→ What is required: Give back the records below verbatim, please, but without a single image.

*** Data shown ***

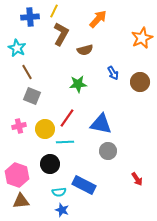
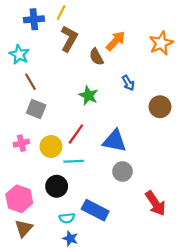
orange arrow: (98, 19) -> (116, 41), moved
brown semicircle: (85, 50) -> (96, 57), turned 77
brown circle: (140, 82) -> (160, 107), moved
green star: (78, 84) -> (88, 95), turned 30
red arrow: (137, 179) -> (155, 203), size x1.6
brown triangle: (21, 201) -> (24, 228), turned -42

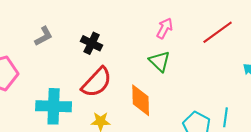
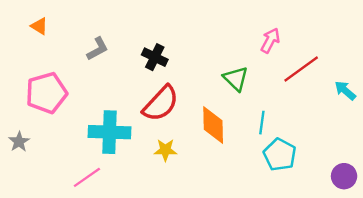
pink arrow: (165, 28) -> (270, 40), moved
red line: (218, 32) -> (301, 69), moved
cyan line: (226, 117) -> (262, 123), moved

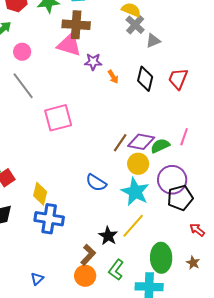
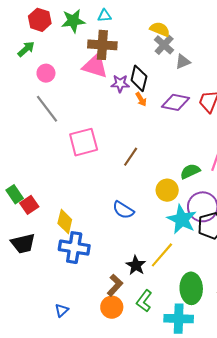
black diamond: (145, 79) -> (139, 78), moved
purple diamond: (141, 142) -> (176, 102), moved
brown line: (120, 143) -> (131, 157), moved
cyan star: (135, 192) -> (182, 219), moved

*** End of Data shown ***

→ Output for this task:
orange arrow: (98, 19) -> (116, 41), moved
brown semicircle: (85, 50) -> (96, 57), turned 77
brown circle: (140, 82) -> (160, 107), moved
green star: (78, 84) -> (88, 95), turned 30
red arrow: (137, 179) -> (155, 203), size x1.6
brown triangle: (21, 201) -> (24, 228), turned -42

pink arrow: (165, 28) -> (270, 40), moved
red line: (218, 32) -> (301, 69), moved
cyan line: (226, 117) -> (262, 123), moved

black diamond: (145, 79) -> (139, 78), moved
purple diamond: (141, 142) -> (176, 102), moved
brown line: (120, 143) -> (131, 157), moved
cyan star: (135, 192) -> (182, 219), moved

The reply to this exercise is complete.